Task brief -
From the entries below, copy every line that has the word "PMOS".

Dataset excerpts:
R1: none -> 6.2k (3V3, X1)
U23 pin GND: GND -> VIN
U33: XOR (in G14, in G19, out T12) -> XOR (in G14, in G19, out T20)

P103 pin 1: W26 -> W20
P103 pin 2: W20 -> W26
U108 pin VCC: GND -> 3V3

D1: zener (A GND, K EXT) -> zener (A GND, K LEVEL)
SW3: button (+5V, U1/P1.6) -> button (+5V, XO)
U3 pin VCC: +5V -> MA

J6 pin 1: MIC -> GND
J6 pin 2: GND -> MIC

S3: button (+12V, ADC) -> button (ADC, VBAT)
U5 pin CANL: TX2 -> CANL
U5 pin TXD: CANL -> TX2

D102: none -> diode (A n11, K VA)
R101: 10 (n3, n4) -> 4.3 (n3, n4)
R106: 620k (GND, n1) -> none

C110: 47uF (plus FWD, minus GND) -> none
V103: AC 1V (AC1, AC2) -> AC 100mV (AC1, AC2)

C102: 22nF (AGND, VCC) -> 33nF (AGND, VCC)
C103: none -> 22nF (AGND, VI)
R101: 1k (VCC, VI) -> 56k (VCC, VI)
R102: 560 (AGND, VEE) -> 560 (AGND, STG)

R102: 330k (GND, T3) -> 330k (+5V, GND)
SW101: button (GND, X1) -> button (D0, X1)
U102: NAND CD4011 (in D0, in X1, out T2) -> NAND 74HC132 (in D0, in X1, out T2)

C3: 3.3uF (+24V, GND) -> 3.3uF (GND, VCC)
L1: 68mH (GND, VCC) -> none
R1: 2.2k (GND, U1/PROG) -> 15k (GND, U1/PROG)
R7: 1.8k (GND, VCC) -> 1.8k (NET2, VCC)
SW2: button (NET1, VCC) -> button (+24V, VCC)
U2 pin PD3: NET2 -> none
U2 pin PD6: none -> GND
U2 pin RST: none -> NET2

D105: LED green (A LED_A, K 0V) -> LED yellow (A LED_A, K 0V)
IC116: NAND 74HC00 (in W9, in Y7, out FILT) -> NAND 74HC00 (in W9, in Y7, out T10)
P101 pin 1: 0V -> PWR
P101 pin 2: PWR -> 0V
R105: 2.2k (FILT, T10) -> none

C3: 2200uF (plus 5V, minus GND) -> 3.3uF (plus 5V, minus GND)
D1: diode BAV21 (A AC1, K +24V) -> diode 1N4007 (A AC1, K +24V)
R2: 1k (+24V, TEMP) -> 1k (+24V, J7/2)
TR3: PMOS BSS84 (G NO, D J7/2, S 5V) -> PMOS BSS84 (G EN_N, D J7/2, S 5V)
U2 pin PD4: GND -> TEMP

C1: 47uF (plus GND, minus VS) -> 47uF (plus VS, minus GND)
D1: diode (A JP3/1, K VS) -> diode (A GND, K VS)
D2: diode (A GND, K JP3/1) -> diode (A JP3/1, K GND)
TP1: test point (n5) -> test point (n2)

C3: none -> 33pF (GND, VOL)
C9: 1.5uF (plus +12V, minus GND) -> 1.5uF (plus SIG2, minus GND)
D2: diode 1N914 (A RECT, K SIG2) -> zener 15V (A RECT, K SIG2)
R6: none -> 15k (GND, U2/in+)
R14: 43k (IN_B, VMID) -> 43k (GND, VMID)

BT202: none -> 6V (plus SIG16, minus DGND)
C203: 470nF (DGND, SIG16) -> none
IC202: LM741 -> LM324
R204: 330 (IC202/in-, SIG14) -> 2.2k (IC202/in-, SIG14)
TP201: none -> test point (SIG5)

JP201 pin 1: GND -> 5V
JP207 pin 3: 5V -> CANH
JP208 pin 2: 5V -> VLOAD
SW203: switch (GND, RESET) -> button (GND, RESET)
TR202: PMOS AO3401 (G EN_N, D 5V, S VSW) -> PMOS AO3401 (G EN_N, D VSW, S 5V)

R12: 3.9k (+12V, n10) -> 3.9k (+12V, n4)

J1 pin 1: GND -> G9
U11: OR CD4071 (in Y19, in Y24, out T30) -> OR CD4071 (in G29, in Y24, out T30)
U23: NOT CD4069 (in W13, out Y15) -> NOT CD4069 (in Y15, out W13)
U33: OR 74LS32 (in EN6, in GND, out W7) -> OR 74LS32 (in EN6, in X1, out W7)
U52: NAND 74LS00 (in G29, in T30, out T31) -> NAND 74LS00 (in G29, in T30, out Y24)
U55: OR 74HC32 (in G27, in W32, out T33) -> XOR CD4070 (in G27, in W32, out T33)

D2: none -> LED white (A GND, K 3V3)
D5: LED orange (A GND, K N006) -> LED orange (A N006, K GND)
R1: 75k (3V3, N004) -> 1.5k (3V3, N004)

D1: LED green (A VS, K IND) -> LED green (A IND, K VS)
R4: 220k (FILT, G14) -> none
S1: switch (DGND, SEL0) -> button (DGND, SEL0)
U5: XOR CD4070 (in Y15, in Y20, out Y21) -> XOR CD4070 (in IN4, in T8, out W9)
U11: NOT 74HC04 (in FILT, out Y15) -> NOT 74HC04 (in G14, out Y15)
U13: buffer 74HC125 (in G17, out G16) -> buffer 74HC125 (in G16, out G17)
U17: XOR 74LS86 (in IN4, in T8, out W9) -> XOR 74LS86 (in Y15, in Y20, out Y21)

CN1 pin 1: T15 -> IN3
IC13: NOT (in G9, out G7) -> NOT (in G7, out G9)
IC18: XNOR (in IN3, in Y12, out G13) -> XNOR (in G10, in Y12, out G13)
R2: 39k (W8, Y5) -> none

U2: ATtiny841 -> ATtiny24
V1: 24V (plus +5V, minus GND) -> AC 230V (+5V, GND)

Reply -
TR3: PMOS BSS84 (G NO, D J7/2, S 5V) -> PMOS BSS84 (G EN_N, D J7/2, S 5V)
TR202: PMOS AO3401 (G EN_N, D 5V, S VSW) -> PMOS AO3401 (G EN_N, D VSW, S 5V)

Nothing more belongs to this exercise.